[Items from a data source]
______

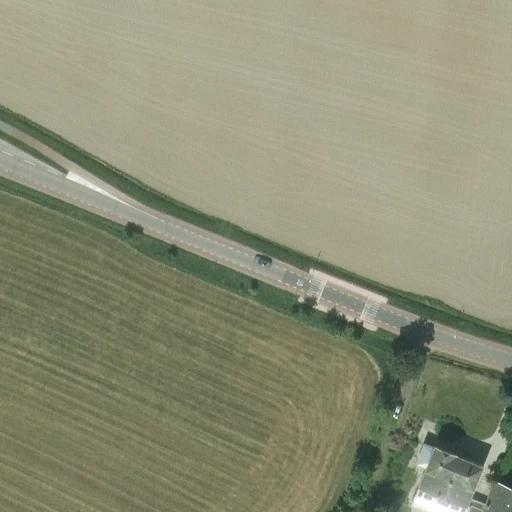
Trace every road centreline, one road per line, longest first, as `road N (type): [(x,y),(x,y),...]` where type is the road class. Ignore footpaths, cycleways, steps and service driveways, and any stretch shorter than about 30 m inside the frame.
road 1 (secondary): [(511,361),(117,209)]
road 2 (secondary): [(0,160),(117,209)]
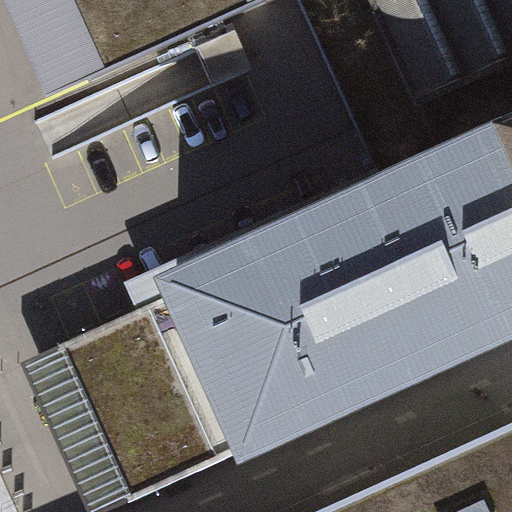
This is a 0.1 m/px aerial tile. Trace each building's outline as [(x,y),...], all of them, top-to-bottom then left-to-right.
[(64,0),(98,74),(263,0),(64,0)] [(511,0),(367,0),(413,100),(511,55),(511,0)] [(234,32),(194,50),(215,88),(254,72),(234,32)] [(511,146),(498,152),(153,300),(156,306),(201,407),(227,459),(226,464),(391,393),(448,368),(511,338),(511,146)] [(156,306),(57,350),(128,508),(226,464),(156,306)] [(511,511),(511,431),(332,511),(511,511)]
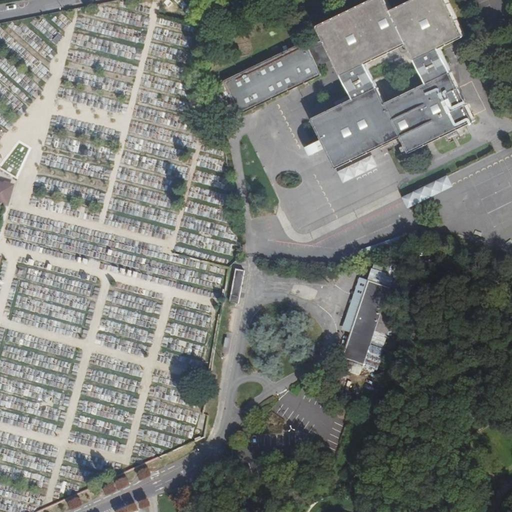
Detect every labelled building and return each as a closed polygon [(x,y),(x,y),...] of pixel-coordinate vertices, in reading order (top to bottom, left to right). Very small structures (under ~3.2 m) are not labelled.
[(407,150),(409,153),(472,123),(438,51),(462,39),(444,0),(418,0),(390,13),(383,0),(380,0),(319,28),(354,102),(313,120),(322,141),(305,148),(309,156),(326,148),(335,167),(401,137),(405,147),(402,148),(403,151),(407,150)] [(228,96),(231,95),(241,116),(322,78),(307,45),(222,84),(228,96)] [(0,203),(4,204),(6,205),(11,188),(0,184),(0,203)] [(400,217),(406,227),(416,222),(410,211),(400,217)] [(228,299),(238,301),(246,269),(236,267),(228,299)] [(376,371),(402,295),(391,291),(395,279),(374,272),(370,284),(345,360),(376,371)]
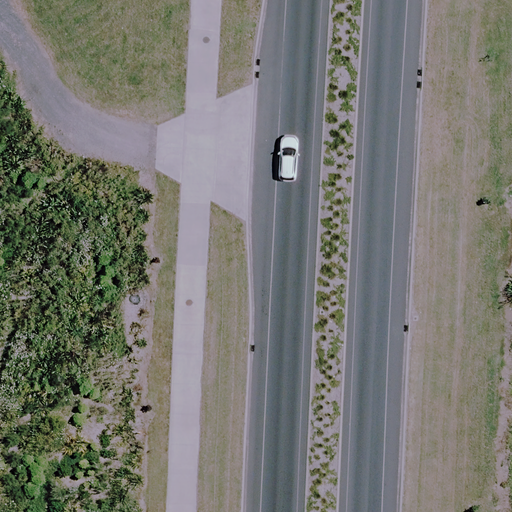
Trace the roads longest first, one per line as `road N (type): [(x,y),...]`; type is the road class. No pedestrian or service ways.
road 1 (secondary): [(274,511),(301,0)]
road 2 (secondary): [(395,0),(370,511)]
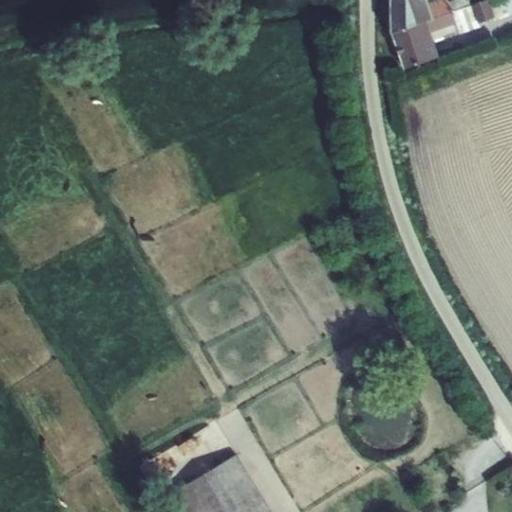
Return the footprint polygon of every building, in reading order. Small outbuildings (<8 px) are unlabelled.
[(392,0),(393,32),(453,11),(450,1),(449,0),(432,0),(429,1),(428,0),(392,0)] [(453,11),(393,32),(405,69),(437,57),(431,40),(428,33),(456,23),(458,30),(459,33),(481,25),(485,21),(494,18),(487,0),(485,0),(473,5),(453,11)] [(470,0),(452,0),(450,1),(453,11),(473,5),(470,0)] [(511,0),(506,0),(505,1),(494,0),(487,0),(494,18),(498,19),(511,13),(511,0)] [(428,33),(431,40),(458,30),(456,23),(428,33)] [(384,361),(306,406),(360,507),(439,463),(384,361)] [(274,425),(317,511),(424,511),(456,495),(439,463),(360,507),(306,406),(274,425)] [(206,462),(235,511),(278,511),(238,443),(206,462)]
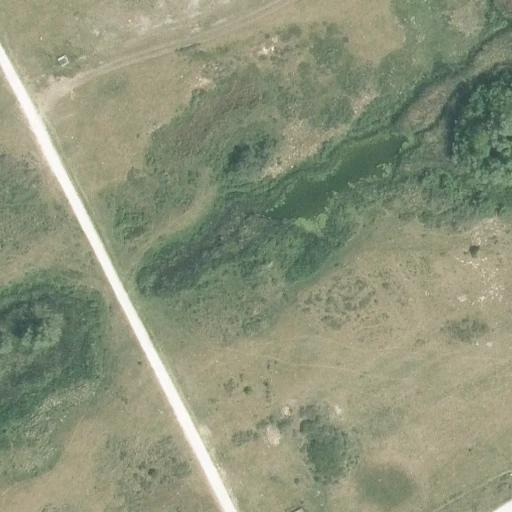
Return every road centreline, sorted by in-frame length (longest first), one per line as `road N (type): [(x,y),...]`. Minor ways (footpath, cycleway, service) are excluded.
road 1 (track): [(228,511),(0,55)]
road 2 (track): [(26,108),(287,0)]
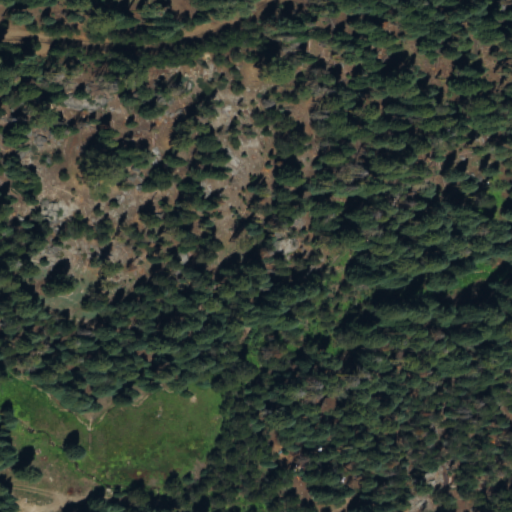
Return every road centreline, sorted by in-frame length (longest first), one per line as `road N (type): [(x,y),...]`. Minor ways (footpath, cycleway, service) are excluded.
road 1 (track): [(272,0),(200,40),(141,48),(0,36)]
road 2 (track): [(266,511),(220,488),(114,493),(32,511)]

______

__What is required__:
Copy out the rows word for word, from the line containing "Return the footprint" through the end of the rows, inclusive. Leave out the pictures.

__Final result__:
Return the footprint polygon of every building, in reading order. Small outbuildings (<8 px) are unlabelled.
[(392,0),(393,32),(453,11),(450,1),(449,0),(432,0),(429,1),(428,0),(392,0)] [(453,11),(393,32),(405,69),(437,57),(431,40),(428,33),(456,23),(458,30),(459,33),(481,25),(485,21),(494,18),(487,0),(485,0),(473,5),(453,11)] [(470,0),(452,0),(450,1),(453,11),(473,5),(470,0)] [(511,0),(506,0),(505,1),(494,0),(487,0),(494,18),(498,19),(511,13),(511,0)] [(428,33),(431,40),(458,30),(456,23),(428,33)] [(384,361),(306,406),(360,507),(439,463),(384,361)] [(274,425),(317,511),(424,511),(456,495),(439,463),(360,507),(306,406),(274,425)] [(206,462),(235,511),(278,511),(238,443),(206,462)]
Return every road centreline, sorted by in-frame length (longest first), one per line as `road N (type): [(x,y),...]`. Minor ways (footpath, cycleway, service) are excluded.
road 1 (track): [(228,511),(0,55)]
road 2 (track): [(26,108),(287,0)]
Return every road centreline, sorted by in-frame length (longest first), one per line as `road N (type): [(x,y),...]`. Minor ways (footpath, cycleway, service) are excluded.
road 1 (track): [(272,0),(200,40),(141,48),(0,36)]
road 2 (track): [(266,511),(220,488),(114,493),(32,511)]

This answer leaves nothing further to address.